* [Input data]

--- START ---

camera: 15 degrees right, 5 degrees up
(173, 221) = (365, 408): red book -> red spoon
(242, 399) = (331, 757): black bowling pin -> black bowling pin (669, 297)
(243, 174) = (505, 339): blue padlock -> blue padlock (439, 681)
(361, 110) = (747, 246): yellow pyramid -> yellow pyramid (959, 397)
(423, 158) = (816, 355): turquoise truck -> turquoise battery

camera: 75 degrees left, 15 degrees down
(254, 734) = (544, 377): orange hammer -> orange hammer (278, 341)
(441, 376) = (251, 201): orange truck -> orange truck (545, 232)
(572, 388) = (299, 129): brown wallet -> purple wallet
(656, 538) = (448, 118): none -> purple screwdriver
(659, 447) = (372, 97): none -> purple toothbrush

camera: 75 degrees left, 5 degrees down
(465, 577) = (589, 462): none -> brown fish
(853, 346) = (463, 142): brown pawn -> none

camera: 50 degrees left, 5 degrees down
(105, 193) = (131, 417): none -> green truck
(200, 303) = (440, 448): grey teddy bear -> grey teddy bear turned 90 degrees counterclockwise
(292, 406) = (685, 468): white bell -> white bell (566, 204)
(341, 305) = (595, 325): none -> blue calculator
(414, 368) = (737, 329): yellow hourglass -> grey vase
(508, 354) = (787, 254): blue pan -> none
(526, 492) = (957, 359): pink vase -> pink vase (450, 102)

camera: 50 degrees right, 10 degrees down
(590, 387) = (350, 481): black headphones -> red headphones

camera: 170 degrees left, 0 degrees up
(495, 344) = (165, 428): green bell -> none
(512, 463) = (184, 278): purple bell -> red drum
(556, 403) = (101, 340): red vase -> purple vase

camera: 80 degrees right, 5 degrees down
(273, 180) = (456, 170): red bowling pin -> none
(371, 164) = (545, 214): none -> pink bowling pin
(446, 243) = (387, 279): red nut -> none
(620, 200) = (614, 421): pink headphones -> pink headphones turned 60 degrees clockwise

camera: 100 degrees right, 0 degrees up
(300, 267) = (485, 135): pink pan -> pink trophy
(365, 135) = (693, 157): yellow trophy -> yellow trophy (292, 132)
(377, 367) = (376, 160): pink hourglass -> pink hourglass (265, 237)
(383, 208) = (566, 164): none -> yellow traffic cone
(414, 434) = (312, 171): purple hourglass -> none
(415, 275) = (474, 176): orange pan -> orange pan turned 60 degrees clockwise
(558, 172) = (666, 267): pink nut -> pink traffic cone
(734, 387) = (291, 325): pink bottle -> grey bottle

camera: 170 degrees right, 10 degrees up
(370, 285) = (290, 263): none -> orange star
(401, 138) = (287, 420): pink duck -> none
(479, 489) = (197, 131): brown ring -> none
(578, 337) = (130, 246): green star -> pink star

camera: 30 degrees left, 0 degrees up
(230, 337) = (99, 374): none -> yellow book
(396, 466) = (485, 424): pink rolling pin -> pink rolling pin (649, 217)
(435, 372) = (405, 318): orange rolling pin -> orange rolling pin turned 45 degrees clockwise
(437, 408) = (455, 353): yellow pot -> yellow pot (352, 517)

--- END ---

* [To do] Produce a word-for-word restatement of all the records.

* [Answer space]
camera: 15 degrees right, 5 degrees up
(173, 221) = (365, 408): red book -> red spoon
(242, 399) = (331, 757): black bowling pin -> black bowling pin (669, 297)
(243, 174) = (505, 339): blue padlock -> blue padlock (439, 681)
(361, 110) = (747, 246): yellow pyramid -> yellow pyramid (959, 397)
(423, 158) = (816, 355): turquoise truck -> turquoise battery

camera: 75 degrees left, 15 degrees down
(254, 734) = (544, 377): orange hammer -> orange hammer (278, 341)
(441, 376) = (251, 201): orange truck -> orange truck (545, 232)
(572, 388) = (299, 129): brown wallet -> purple wallet
(656, 538) = (448, 118): none -> purple screwdriver
(659, 447) = (372, 97): none -> purple toothbrush

camera: 75 degrees left, 5 degrees down
(465, 577) = (589, 462): none -> brown fish
(853, 346) = (463, 142): brown pawn -> none

camera: 50 degrees left, 5 degrees down
(105, 193) = (131, 417): none -> green truck
(200, 303) = (440, 448): grey teddy bear -> grey teddy bear turned 90 degrees counterclockwise
(292, 406) = (685, 468): white bell -> white bell (566, 204)
(341, 305) = (595, 325): none -> blue calculator
(414, 368) = (737, 329): yellow hourglass -> grey vase
(508, 354) = (787, 254): blue pan -> none
(526, 492) = (957, 359): pink vase -> pink vase (450, 102)

camera: 50 degrees right, 10 degrees down
(590, 387) = (350, 481): black headphones -> red headphones

camera: 170 degrees left, 0 degrees up
(495, 344) = (165, 428): green bell -> none
(512, 463) = (184, 278): purple bell -> red drum
(556, 403) = (101, 340): red vase -> purple vase

camera: 80 degrees right, 5 degrees down
(273, 180) = (456, 170): red bowling pin -> none
(371, 164) = (545, 214): none -> pink bowling pin
(446, 243) = (387, 279): red nut -> none
(620, 200) = (614, 421): pink headphones -> pink headphones turned 60 degrees clockwise

camera: 100 degrees right, 0 degrees up
(300, 267) = (485, 135): pink pan -> pink trophy
(365, 135) = (693, 157): yellow trophy -> yellow trophy (292, 132)
(377, 367) = (376, 160): pink hourglass -> pink hourglass (265, 237)
(383, 208) = (566, 164): none -> yellow traffic cone
(414, 434) = (312, 171): purple hourglass -> none
(415, 275) = (474, 176): orange pan -> orange pan turned 60 degrees clockwise
(558, 172) = (666, 267): pink nut -> pink traffic cone
(734, 387) = (291, 325): pink bottle -> grey bottle

camera: 170 degrees right, 10 degrees up
(370, 285) = (290, 263): none -> orange star
(401, 138) = (287, 420): pink duck -> none
(479, 489) = (197, 131): brown ring -> none
(578, 337) = (130, 246): green star -> pink star

camera: 30 degrees left, 0 degrees up
(230, 337) = (99, 374): none -> yellow book
(396, 466) = (485, 424): pink rolling pin -> pink rolling pin (649, 217)
(435, 372) = (405, 318): orange rolling pin -> orange rolling pin turned 45 degrees clockwise
(437, 408) = (455, 353): yellow pot -> yellow pot (352, 517)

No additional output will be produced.